**DATA:**
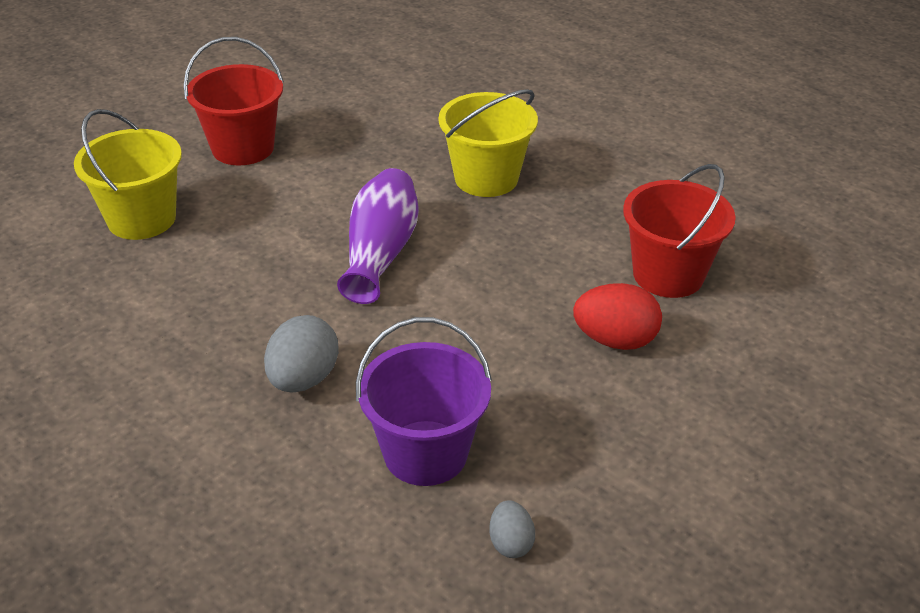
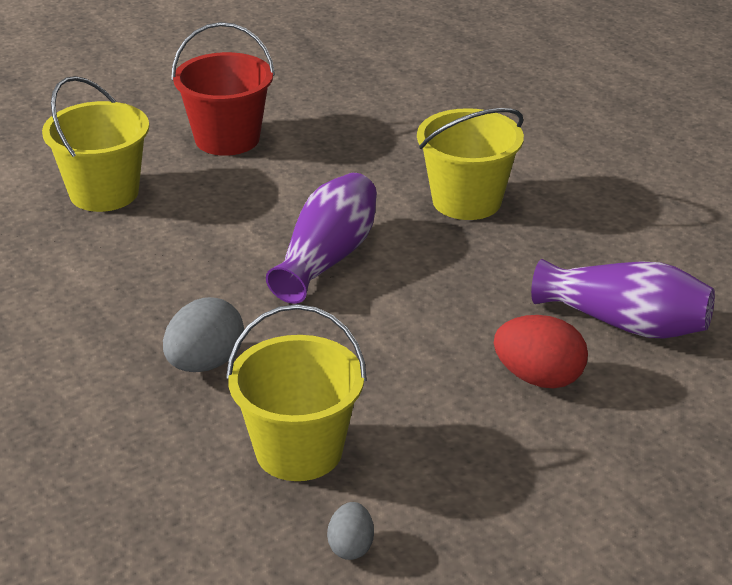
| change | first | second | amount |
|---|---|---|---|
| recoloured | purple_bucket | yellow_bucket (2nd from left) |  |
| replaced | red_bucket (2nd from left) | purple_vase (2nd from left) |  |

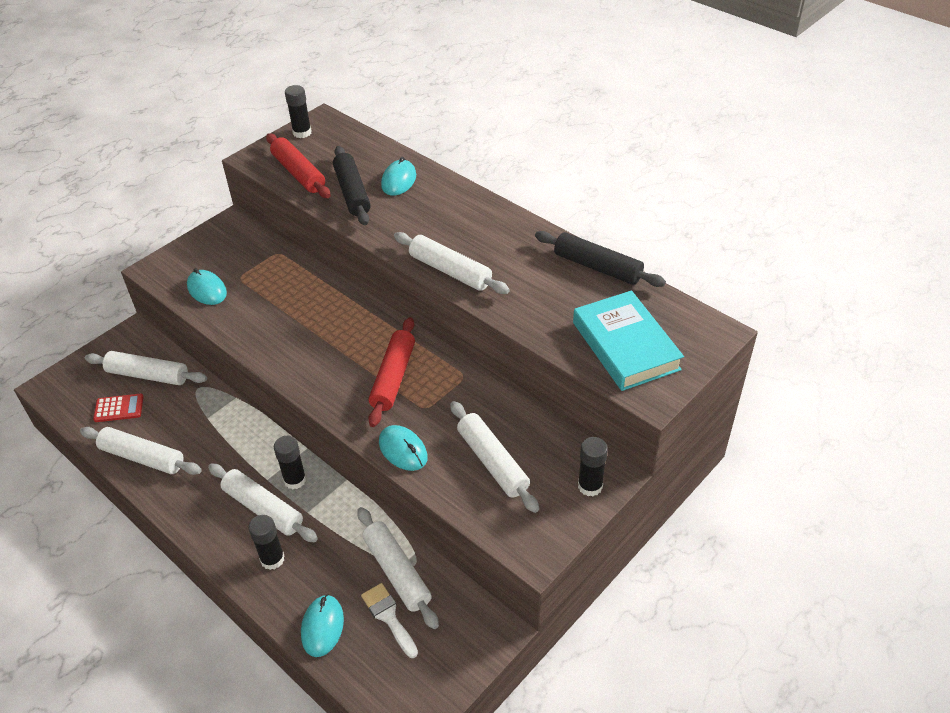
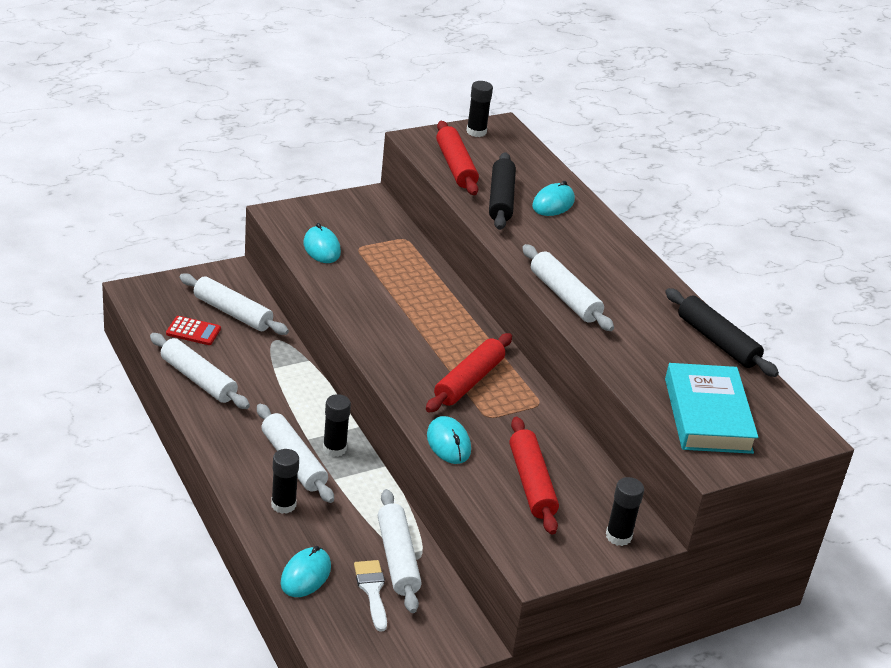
| change | first | second | amount |
|---|---|---|---|
| recoloured | white_rolling_pin (6th from left) | red_rolling_pin (3rd from left) |  |

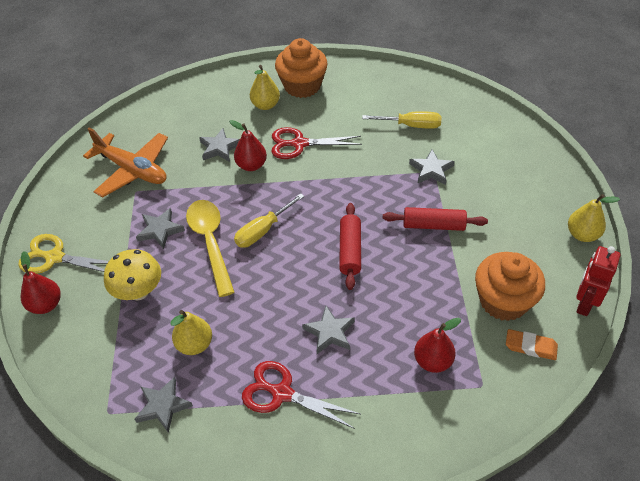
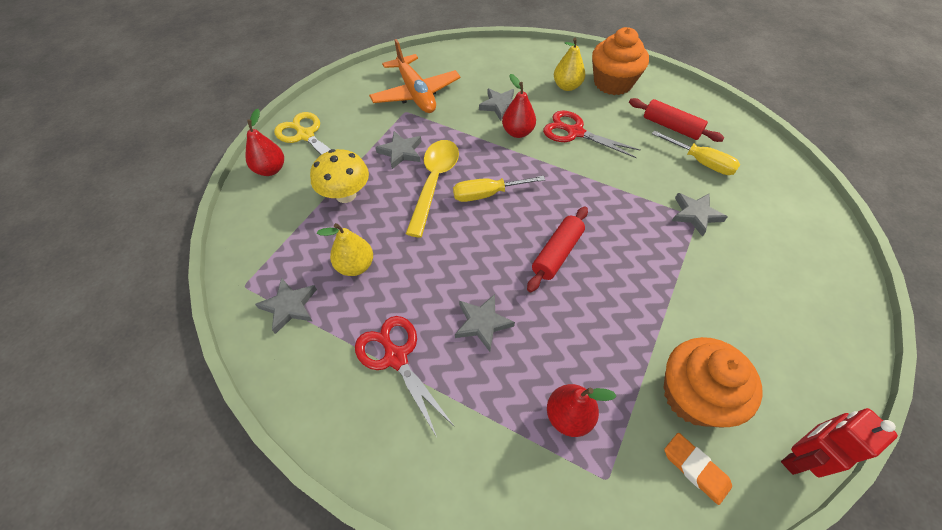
| change | first | second | amount |
|---|---|---|---|
| moved | red_rolling_pin (2nd from left) |  |  |
| removed | yellow_pear (3rd from left) |  |  |

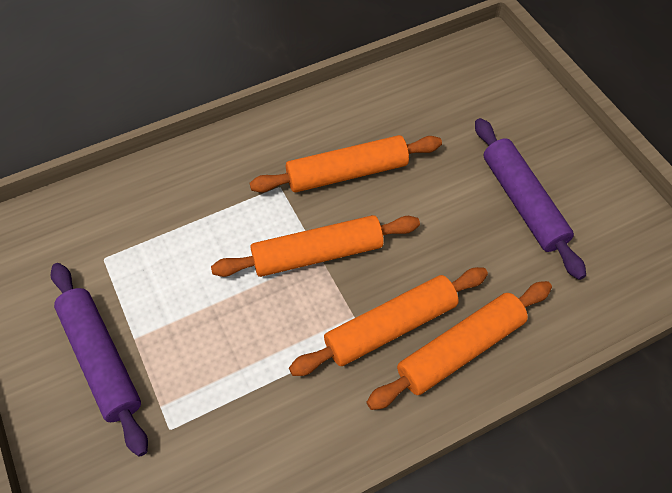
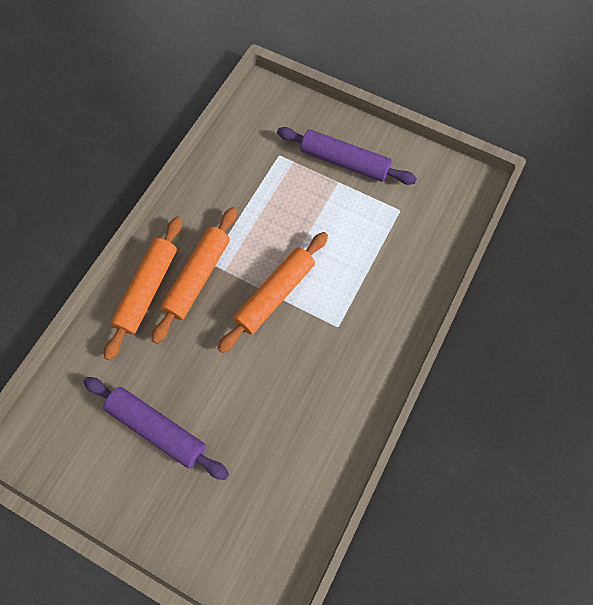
| change | first | second | amount |
|---|---|---|---|
| removed | orange_rolling_pin (2nd from left) |  |  |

**EXERCISE DESCRIPTION:** Print only the lines from the one with "moved | red_rolling_pin" through the last line of the data above, exactly and with both ends, and please omit any pictures.

**YOUR RESPONSE:**
| moved | red_rolling_pin (2nd from left) |  |  |
| removed | yellow_pear (3rd from left) |  |  |

| change | first | second | amount |
|---|---|---|---|
| removed | orange_rolling_pin (2nd from left) |  |  |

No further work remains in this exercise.